⟨

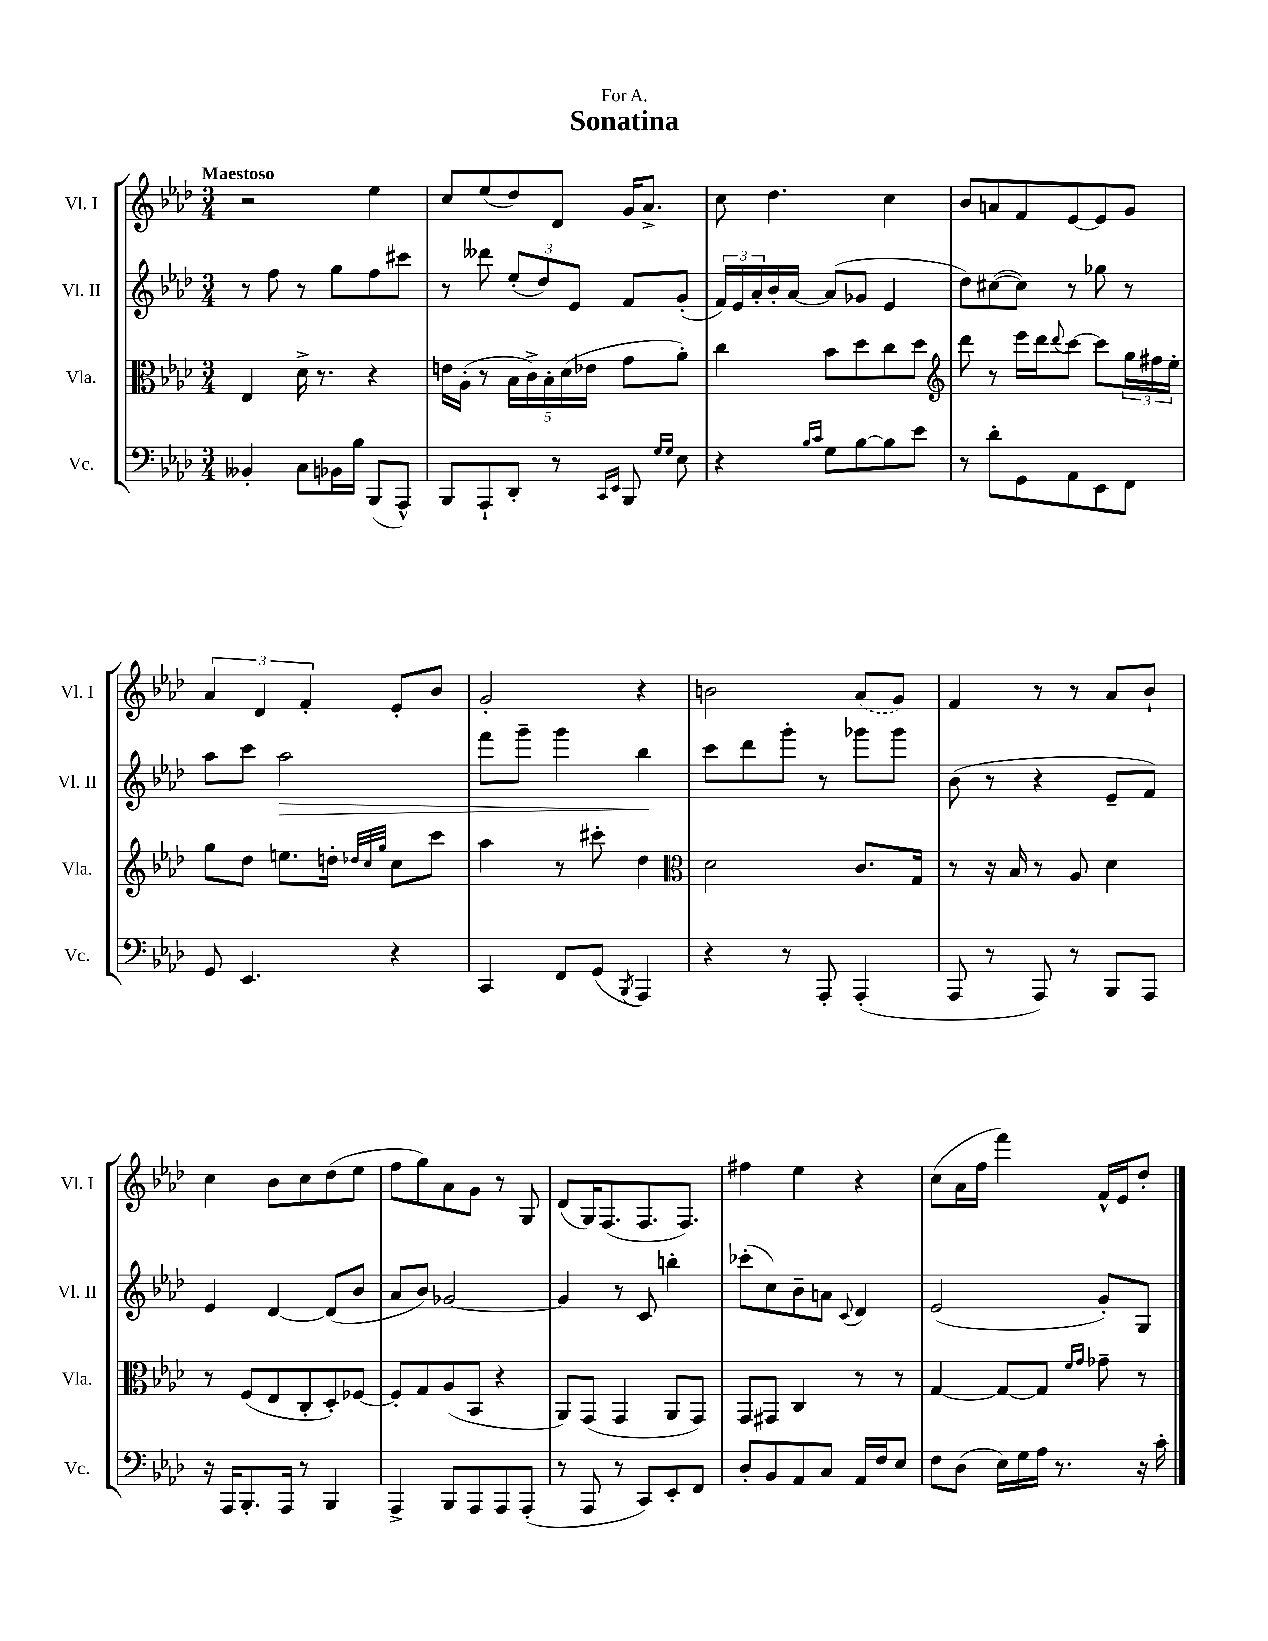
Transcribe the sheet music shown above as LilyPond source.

\header { title = "Sonatina" dedication = "For A." }
<<
\new StaffGroup <<
\new Staff = "s0" \with { instrumentName = "Vl. I" shortInstrumentName = "Vl. I" } {
    \clef treble \key aes \major \numericTimeSignature \time 3/4 \tempo "Maestoso"
    r2 ees''4 |
    c''8 ees''8( des''8) des'8 g'16 aes'8.-> |
    c''8 des''4. c''4 |
    bes'8 a'8 f'8 ees'8~ ees'8 g'8 |
    \tuplet 3/2 { aes'4 des'4 f'4-. } ees'8-. bes'8 |
    g'2-. r4 |
    b'2 \once \slurDashed aes'8( g'8) |
    f'4 r8 r8 aes'8 bes'8-! |
    c''4 bes'8 c''8 des''8( ees''8 |
    f''8 g''8) aes'8 g'8 r8 g8 |
    des'8( g16) f8.( f8. f8.) |
    fis''4 ees''4 r4 |
    c''8( aes'16 f''16 f'''4) f'16-^ ees'16 des''8-. \bar "|." |
}
\new Staff = "s1" \with { instrumentName = "Vl. II" shortInstrumentName = "Vl. II" } {
    \clef treble \key aes \major \numericTimeSignature \time 3/4
    r8 f''8 r8 g''8 f''8 cis'''8 |
    r8 deses'''8 \tuplet 3/2 { ees''8-.( des''8) ees'8 } f'8 g'8-.( |
    \tuplet 3/2 { f'16) ees'16 aes'16-. } bes'16-. aes'16~ aes'8( ges'8 ees'4 |
    des''8) cis''8~( cis''8) r8 ges''8 r8 |
    aes''8 c'''8 aes''2\> |
    f'''8 g'''8-- g'''4 bes''4\! |
    c'''8 des'''8 g'''8-. r8 ges'''8 ges'''8 |
    bes'8( r8 r4 ees'8-- f'8) |
    ees'4 des'4~ des'8( bes'8 |
    aes'8 bes'8) ges'2~ |
    ges'4 r8 c'8 b''4-. |
    ces'''8-.( c''8) bes'8-- a'8 \appoggiatura { c'8 } des'4 |
    ees'2( g'8-.) g8 \bar "|." |
}
\new Staff = "s2" \with { instrumentName = "Vla." shortInstrumentName = "Vla." } {
    \clef alto \key aes \major \numericTimeSignature \time 3/4
    ees4 des'16-> r8. r4 |
    e'16 aes16-.( r8 \tuplet 5/4 { bes16 c'16->) bes16-. des'16( ees'16 } g'8 aes'8-.) |
    c''4 bes'8 des''8 c''8 des''8 |
    \clef treble des'''8 r8 ees'''16 des'''16 \appoggiatura { des'''8 } c'''8~ c'''8 \tuplet 3/2 { g''16 fis''16 ees''16-. } |
    g''8 des''8 e''8. d''16-. \grace { des''32 c''32 g''32 } c''8 c'''8 |
    aes''4 r8 cis'''8-. des''4 |
    \clef alto des'2 c'8. g16 |
    r8 r16 bes16 r8 aes8 des'4 |
    r8 f8( ees8 c8-. des8-.) fes8~ |
    fes8-. g8 aes8( bes,8 r4 |
    aes,8) g,8( g,4 aes,8 g,8) |
    g,8 gis,8 c4 r8 r8 |
    g4~ g8~ g8 \grace { f'16 g'16 } ges'8-- r8 \bar "|." |
}
\new Staff = "s3" \with { instrumentName = "Vc." shortInstrumentName = "Vc." } {
    \clef bass \key aes \major \numericTimeSignature \time 3/4
    beses,4-. c8 bes,16 bes16 bes,,8( aes,,8-^) |
    bes,,8 aes,,8-! des,8-. r8 \grace { c,16 ees,16 } bes,,8 \grace { g16 g16 } ees8 |
    r4 \grace { bes16 c'16 } g8 bes8~ bes8 ees'8 |
    r8 des'8-. g,8 aes,8 ees,8 f,8 |
    g,8 ees,4. r4 |
    c,4 f,8 g,8( \acciaccatura { bes,,8 } aes,,4) |
    r4 r8 aes,,8-. aes,,4-.( |
    aes,,8 r8 aes,,8) r8 bes,,8 aes,,8 |
    r16 aes,,16 bes,,8.-. aes,,16 r8 bes,,4 |
    aes,,4-> bes,,8 aes,,8 aes,,8 aes,,8-.( |
    r8 aes,,8 r8 c,8) ees,8-. f,8 |
    des8-. bes,8 aes,8 c8 aes,16 f16 ees8 |
    f8 des8( ees16) g16 aes16 r8. r16 c'16-. \bar "|." |
}
>>
>>
\layout { \context { \Score \remove "Bar_number_engraver" } }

⟩

• [Task instructions]
Show every line of the data above that contains the string "numericTimeSignature", matching case exactly.

• [Exercise output]
    \clef treble \key aes \major \numericTimeSignature \time 3/4 \tempo "Maestoso"
    \clef treble \key aes \major \numericTimeSignature \time 3/4
    \clef alto \key aes \major \numericTimeSignature \time 3/4
    \clef bass \key aes \major \numericTimeSignature \time 3/4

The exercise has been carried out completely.